#### [WORK ITEM]
For every line in the listing below that contains the word "camera", add one to the tally. State the final number and nothing else.

#### [PROVIDED DATA]
###

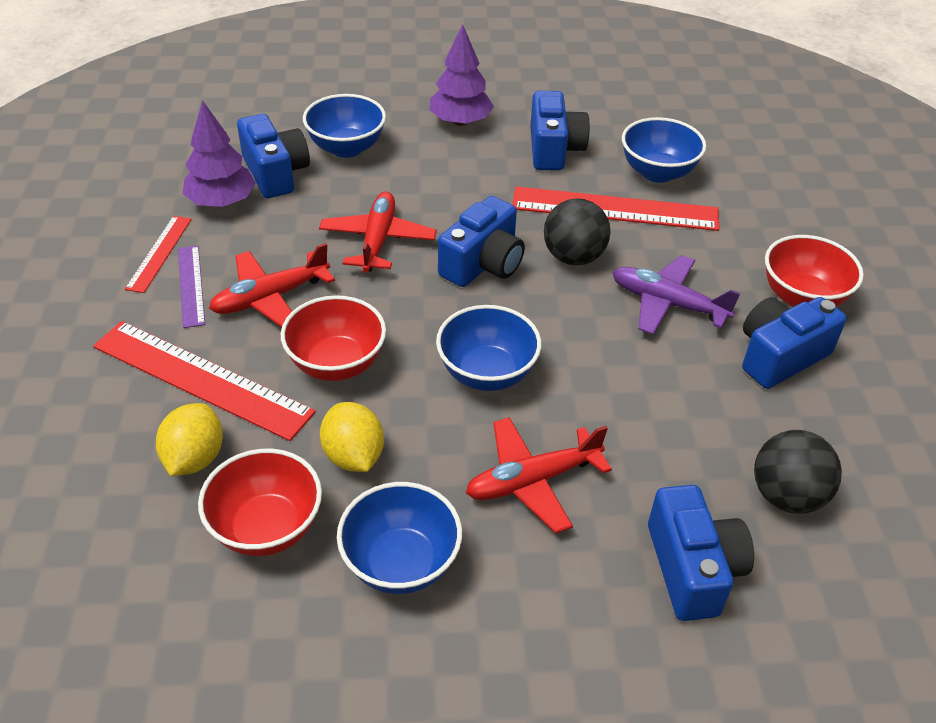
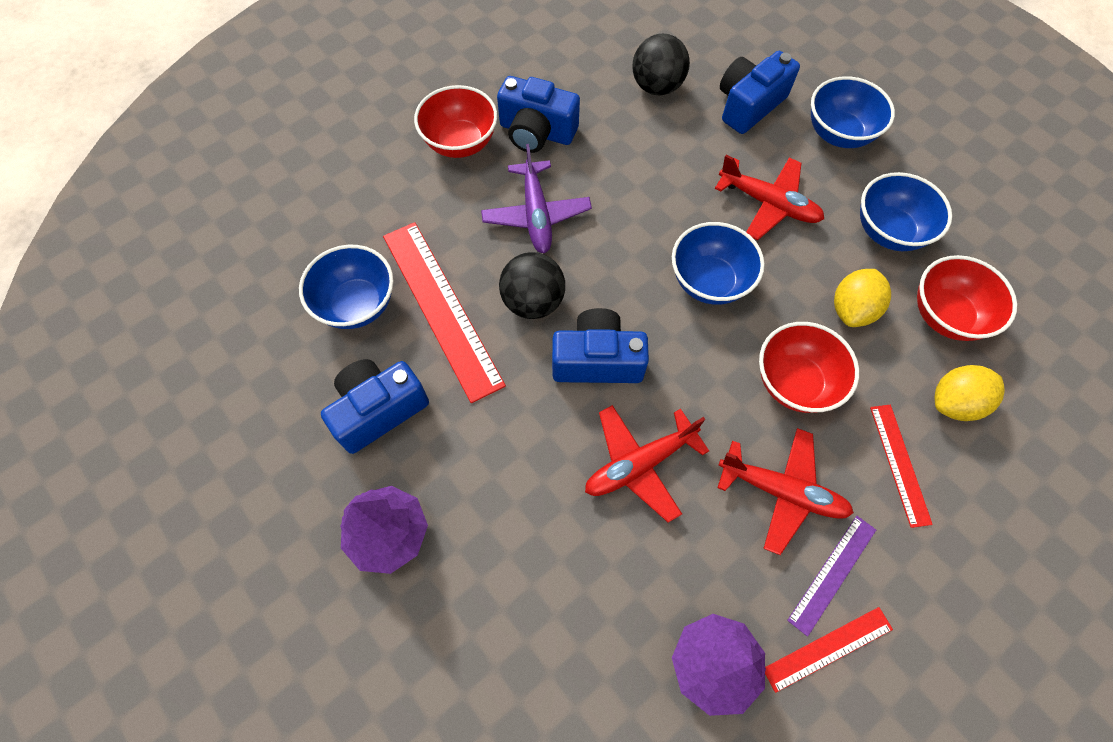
camera: 125 degrees left, 20 degrees up
(202, 378) = (899, 464): red ruler -> red ruler, size x0.53
(275, 173) = (626, 653): blue camera -> none
(346, 148) = (526, 615): blue bowl -> blue bowl (838, 134)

###

#### [SOLUTION]
2